> _What to do_
Pictures must not appear in the copy. Restate exactly the lines below from the one with "green line: (503, 690)" through the one with "brown rectangle: (167, 31)", inclusive.

Two-dimensional motion records:
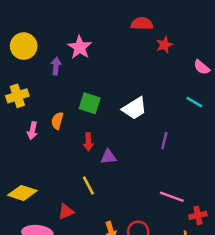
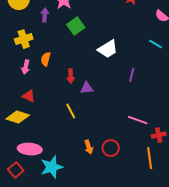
yellow cross: (17, 96) -> (24, 39), moved
green square: (90, 103) -> (76, 26), moved, turned 36
red triangle: (66, 212) -> (29, 96), moved, turned 48

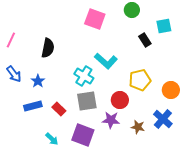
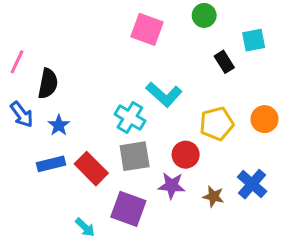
black semicircle: (48, 48) -> (48, 84), moved
orange circle: (171, 90) -> (264, 119), moved
red rectangle: (59, 109) -> (91, 169), size x1.5
cyan arrow: (52, 139) -> (85, 227), moved

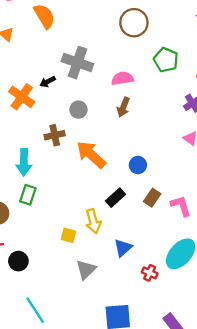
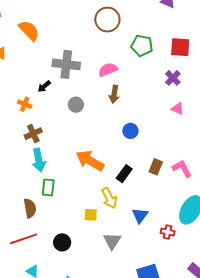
orange cross: (22, 97) -> (25, 104), size x0.6
brown cross: (55, 135) -> (33, 134), moved
orange arrow: (91, 155) -> (90, 161), moved
blue circle: (138, 165) -> (130, 131), moved
black circle: (18, 261) -> (62, 242), moved

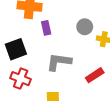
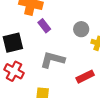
purple rectangle: (46, 28) -> (44, 26), turned -32

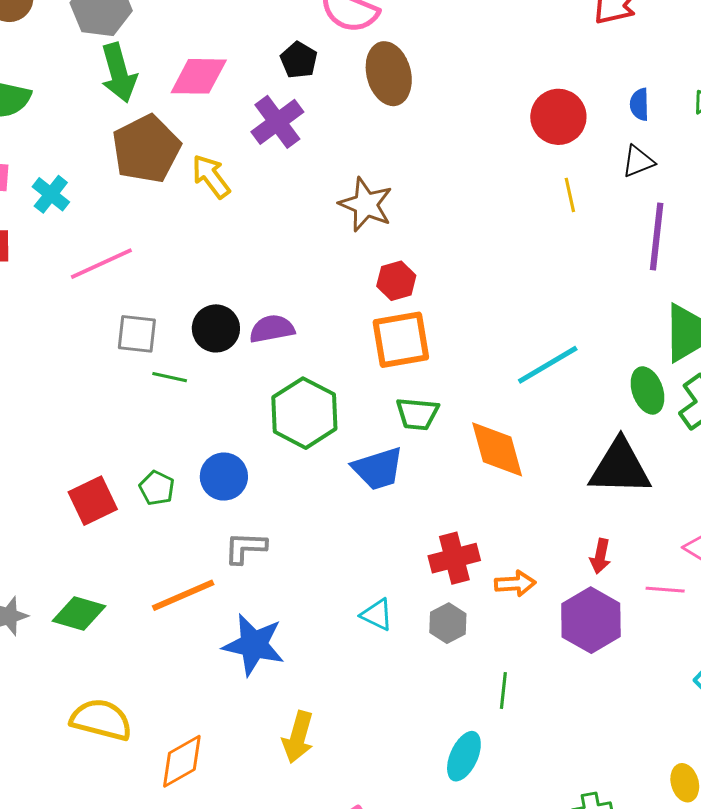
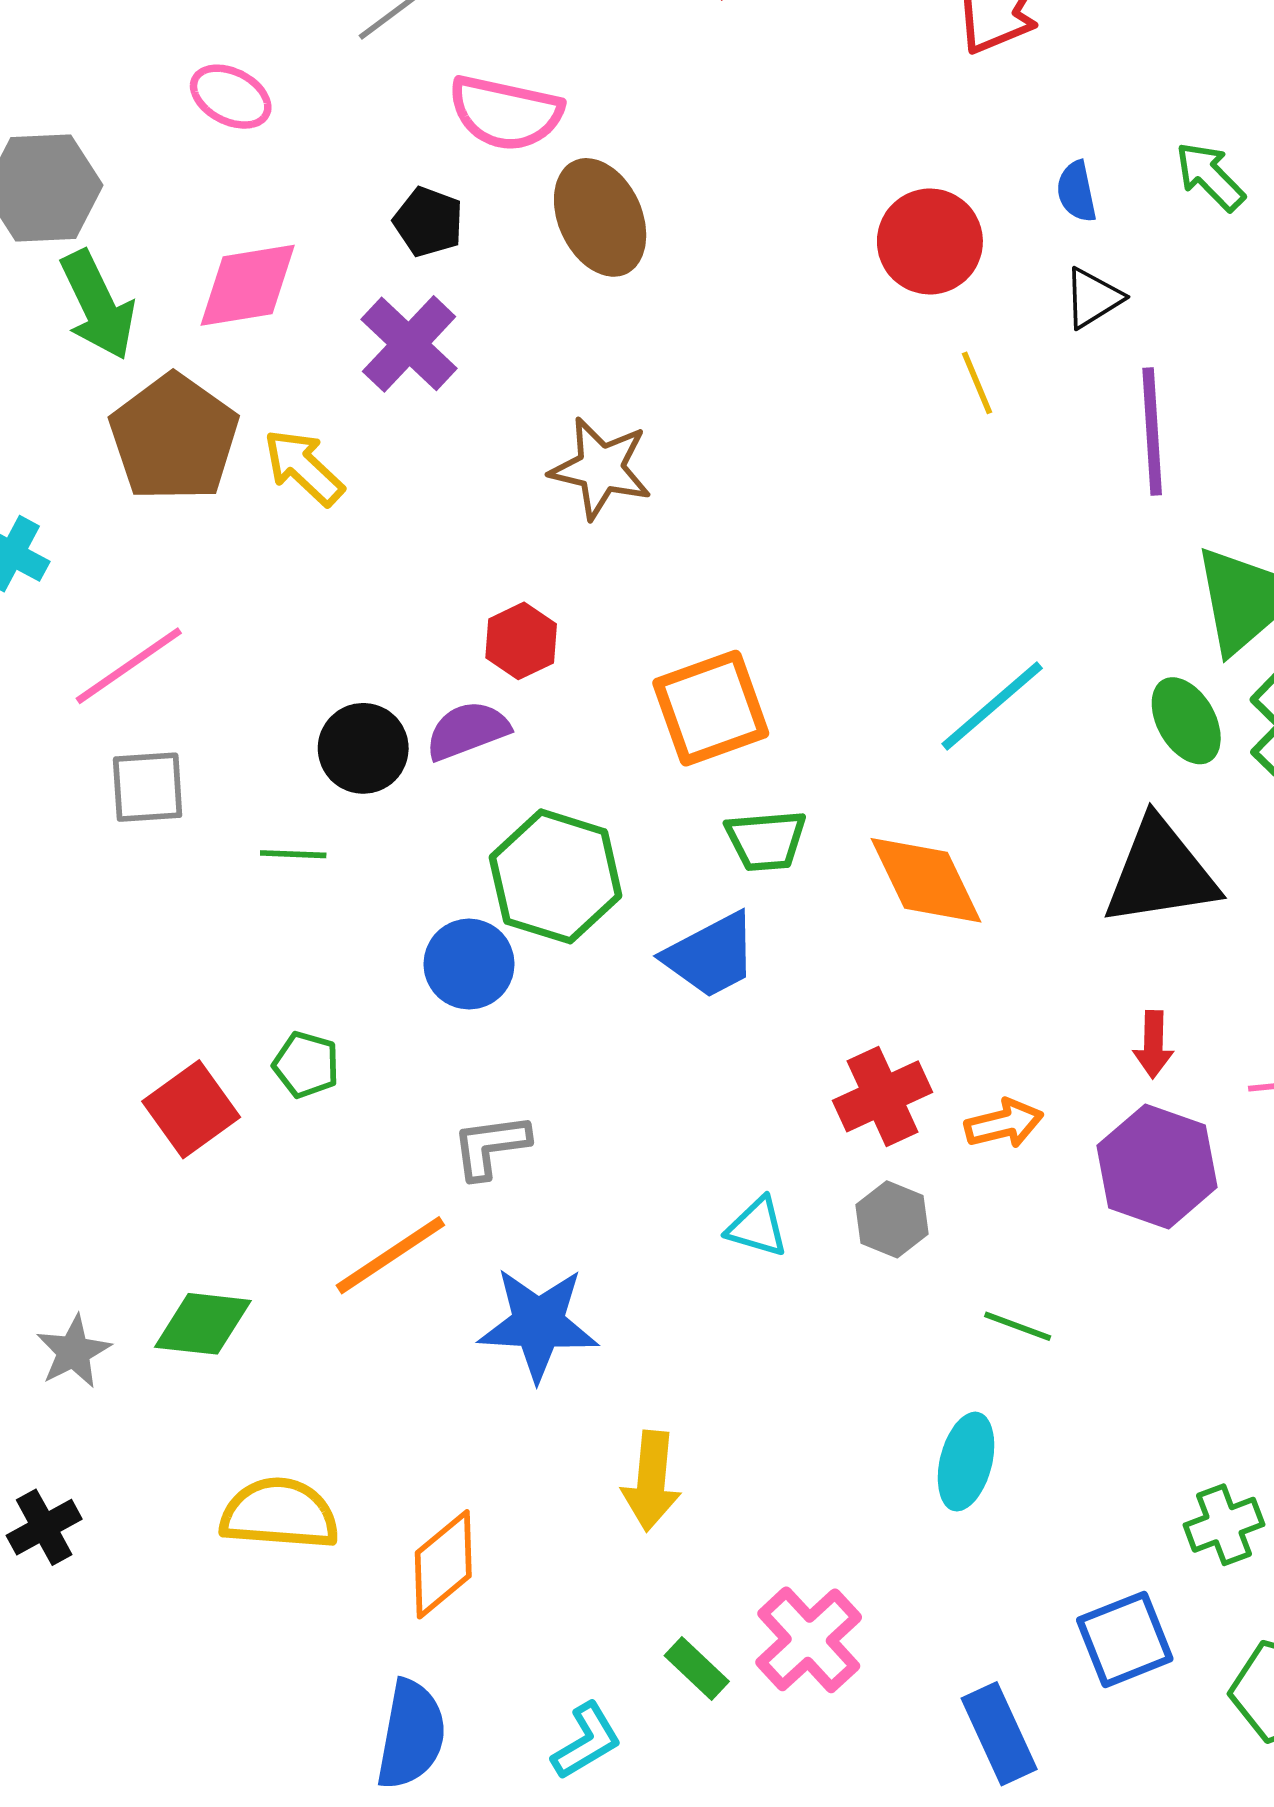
red hexagon: (396, 281) -> (521, 641), moved
gray square: (137, 334) -> (148, 787), moved
blue circle: (224, 477) -> (469, 964), moved
green line: (503, 690) -> (1018, 1326), turned -66

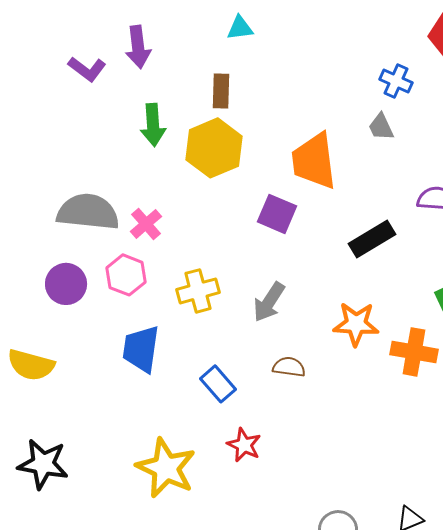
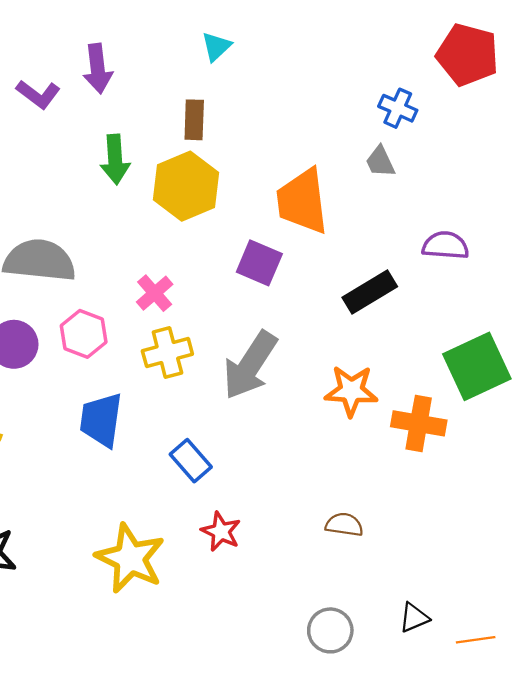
cyan triangle: (240, 28) -> (216, 47), turned -36
pink cross: (146, 224) -> (155, 293), moved
gray arrow: (269, 302) -> (250, 365), size x1.5
brown semicircle: (289, 367) -> (344, 525), moved

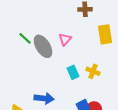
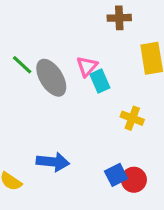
cyan rectangle: (73, 72) -> (100, 81), moved

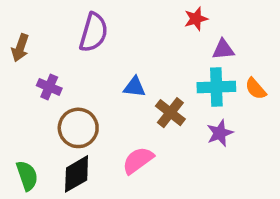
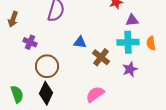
orange semicircle: (256, 89) -> (151, 43), turned 32
pink semicircle: (138, 160) -> (95, 94), moved
black diamond: (77, 174) -> (46, 93), turned -35

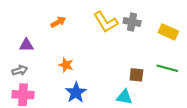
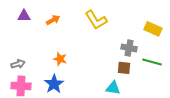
gray cross: (132, 22) -> (129, 48), moved
purple triangle: (26, 45) -> (24, 16), moved
blue star: (76, 92) -> (54, 84), moved

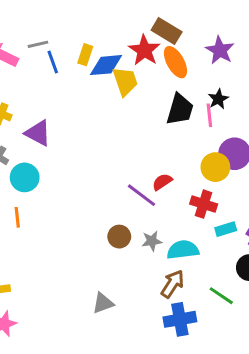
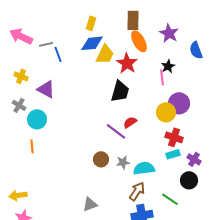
brown rectangle: (167, 31) -> (133, 20), turned 60
gray line: (38, 44) -> (46, 44), moved
red star: (144, 50) -> (127, 63), moved
yellow rectangle: (85, 55) -> (91, 23), moved
blue line: (53, 62) -> (58, 54), moved
yellow trapezoid: (125, 81) -> (105, 54), turned 45
black trapezoid: (180, 109) -> (120, 91), moved
red cross: (204, 204) -> (174, 137), moved

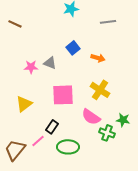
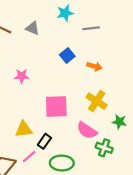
gray line: (108, 22) -> (91, 28), moved
gray triangle: (50, 63) -> (32, 28), moved
yellow triangle: (24, 104) -> (24, 129), moved, turned 30
green star: (123, 120) -> (119, 122), moved

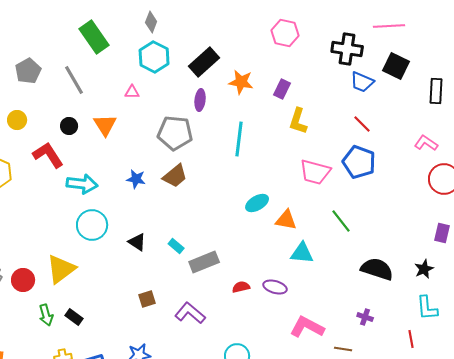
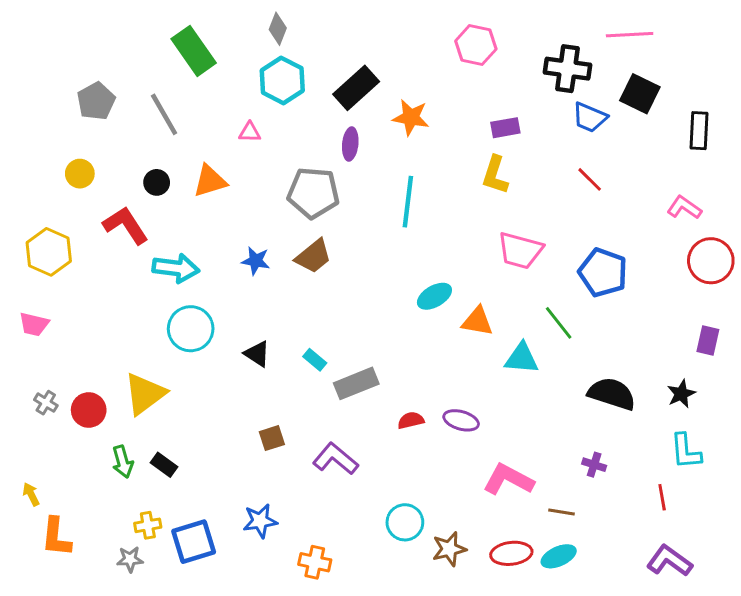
purple rectangle: (282, 89) -> (505, 128), moved, turned 54
orange triangle: (105, 125) -> (210, 181), turned 45
blue pentagon: (359, 162) -> (603, 273), moved
cyan triangle: (302, 253) -> (522, 358), moved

> _Your response_
green line: (503, 690) -> (1018, 1326), turned -66

cyan triangle: (240, 28) -> (216, 47), turned -36
pink cross: (146, 224) -> (155, 293), moved
gray arrow: (269, 302) -> (250, 365), size x1.5
brown semicircle: (289, 367) -> (344, 525), moved

cyan rectangle: (73, 72) -> (100, 81), moved

orange semicircle: (256, 89) -> (151, 43), turned 32
pink semicircle: (138, 160) -> (95, 94), moved
black diamond: (77, 174) -> (46, 93), turned -35

gray cross: (132, 22) -> (129, 48), moved
purple triangle: (26, 45) -> (24, 16), moved
blue star: (76, 92) -> (54, 84), moved

brown rectangle: (167, 31) -> (133, 20), turned 60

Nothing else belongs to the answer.